## Information shown
- - - - - - -

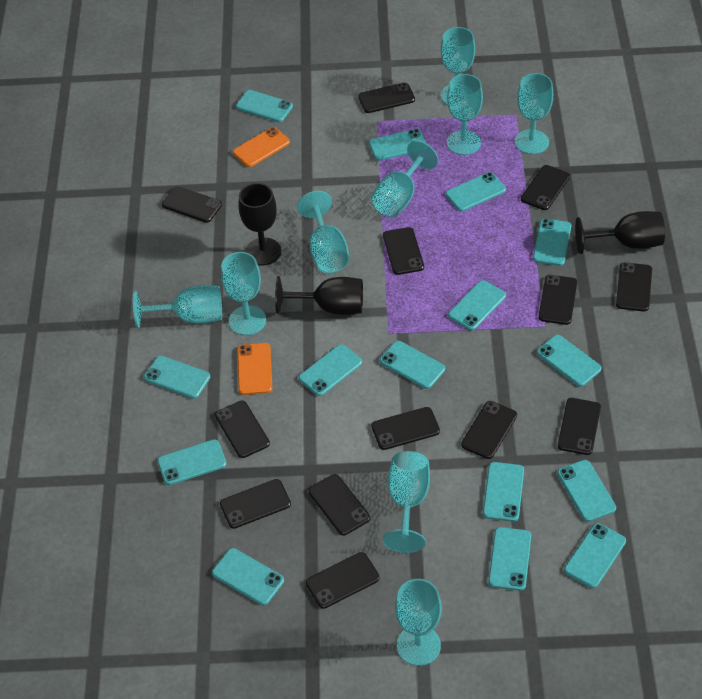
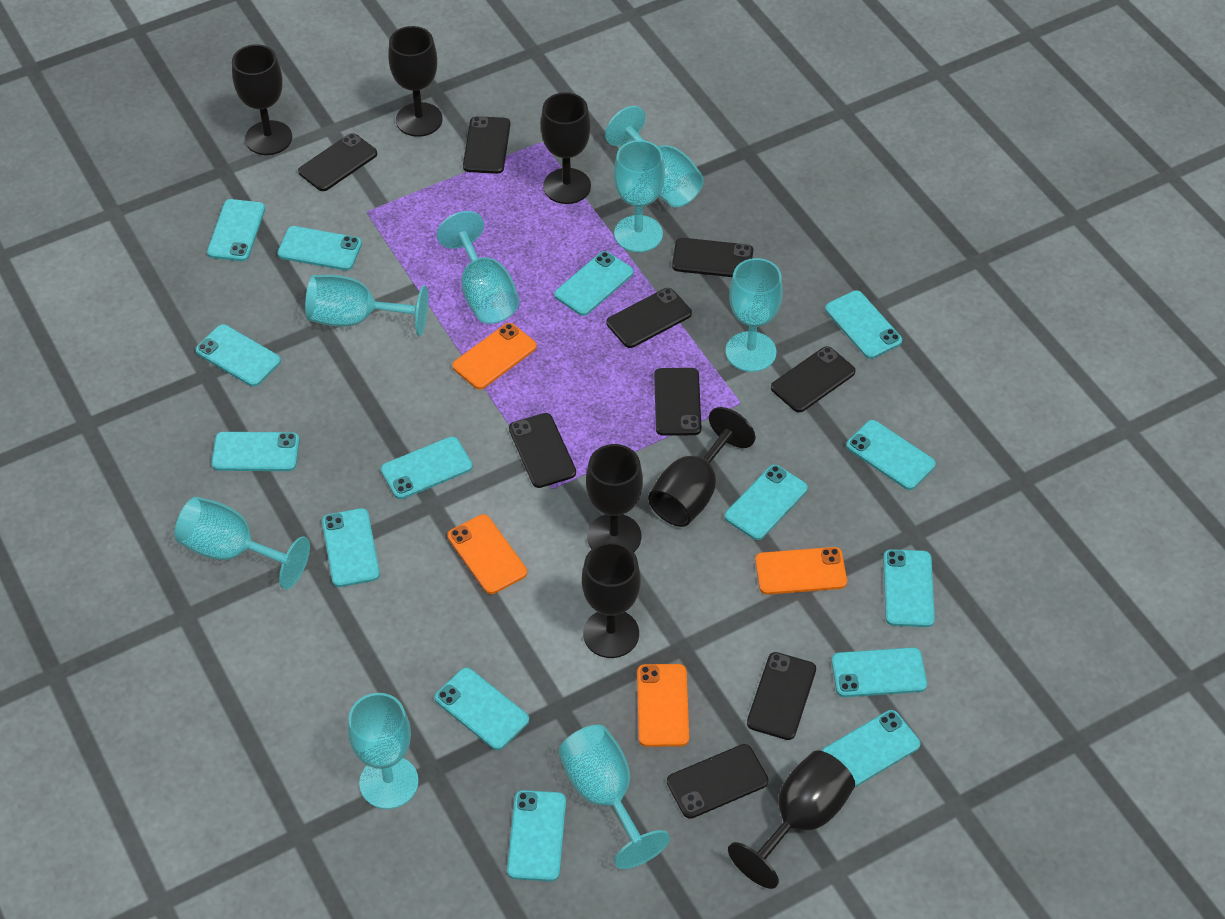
black goblet: 3 -> 7
black phone: 13 -> 9
orange phone: 2 -> 4
turquoise goblet: 9 -> 8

- - - - - - -

## Work instruction
What is the number of lines in the data above that include the word "goblet"? Answer with that number only.

## Response to this exercise
2